■ Written instruction ■
Rewrite the entries below as a numbered list with one line per item, and skip any blank lines. Leave the pictures out of your list.

■ Raw data ■
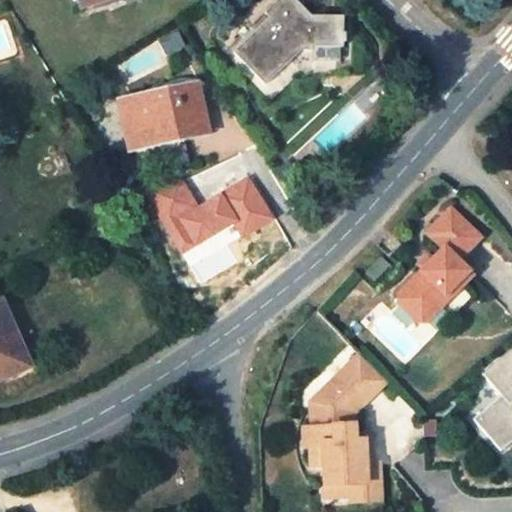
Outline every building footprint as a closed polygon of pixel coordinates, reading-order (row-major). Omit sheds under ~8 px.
[(78,0),(81,9),(111,0),(78,0)] [(310,17),(293,0),(276,0),(263,13),(268,18),(233,52),(265,86),(292,59),(288,56),(297,48),(342,48),(342,17),(310,17)] [(195,87),(121,103),(131,148),(206,132),(195,87)] [(487,242),(457,214),(434,239),(451,255),(407,301),(407,310),(427,328),(435,328),(480,280),(465,266),(487,242)] [(381,259),(368,273),(374,281),(388,267),(381,259)] [(1,301),(0,301),(0,380),(29,369),(1,301)] [(473,418),(500,452),(511,442),(511,351),(485,373),(502,395),(473,418)] [(387,379),(361,352),(311,401),(312,427),(303,427),(305,445),(311,445),(312,465),(325,464),(327,495),(355,494),(354,482),(374,481),(373,462),(371,439),(357,440),(355,411),(387,379)] [(380,461),(373,462),(374,481),(354,482),(355,494),(355,500),(382,499),(380,461)]
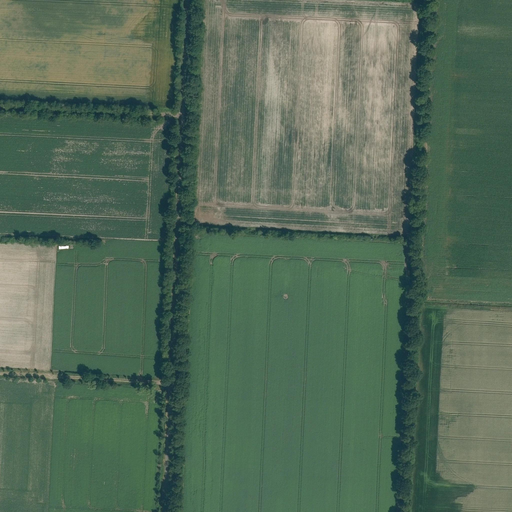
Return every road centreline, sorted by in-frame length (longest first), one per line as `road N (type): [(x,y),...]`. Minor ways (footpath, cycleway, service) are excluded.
road 1 (unclassified): [(161,511),(185,0)]
road 2 (track): [(180,113),(0,104)]
road 3 (track): [(0,371),(167,380)]
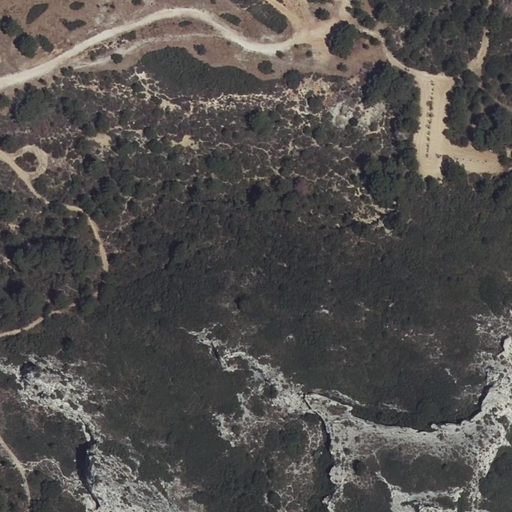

■ Solution for this problem ■
1. Outline every building footprint as a closed polygon of pixel coordinates, reading-order (row-major). Omit sheds under ~8 px.
2. [(78,0),(81,9),(111,0),(78,0)] [(310,17),(293,0),(276,0),(263,13),(268,18),(233,52),(265,86),(292,59),(288,56),(297,48),(342,48),(342,17),(310,17)] [(195,87),(121,103),(131,148),(206,132),(195,87)] [(487,242),(457,214),(434,239),(451,255),(407,301),(407,310),(427,328),(435,328),(480,280),(465,266),(487,242)] [(381,259),(368,273),(374,281),(388,267),(381,259)] [(1,301),(0,301),(0,380),(29,369),(1,301)] [(473,418),(500,452),(511,442),(511,351),(485,373),(502,395),(473,418)] [(387,379),(361,352),(311,401),(312,427),(303,427),(305,445),(311,445),(312,465),(325,464),(327,495),(355,494),(354,482),(374,481),(373,462),(371,439),(357,440),(355,411),(387,379)] [(380,461),(373,462),(374,481),(354,482),(355,494),(355,500),(382,499),(380,461)]
3. Return every road centreline, sorted by in-frame length (longest first), one per line as `road N (type): [(x,y),...]`. Minor ways (footpath, cycleway, service) are excluded.
4. road 1 (unclassified): [(161,511),(185,0)]
5. road 2 (track): [(180,113),(0,104)]
6. road 3 (track): [(0,371),(167,380)]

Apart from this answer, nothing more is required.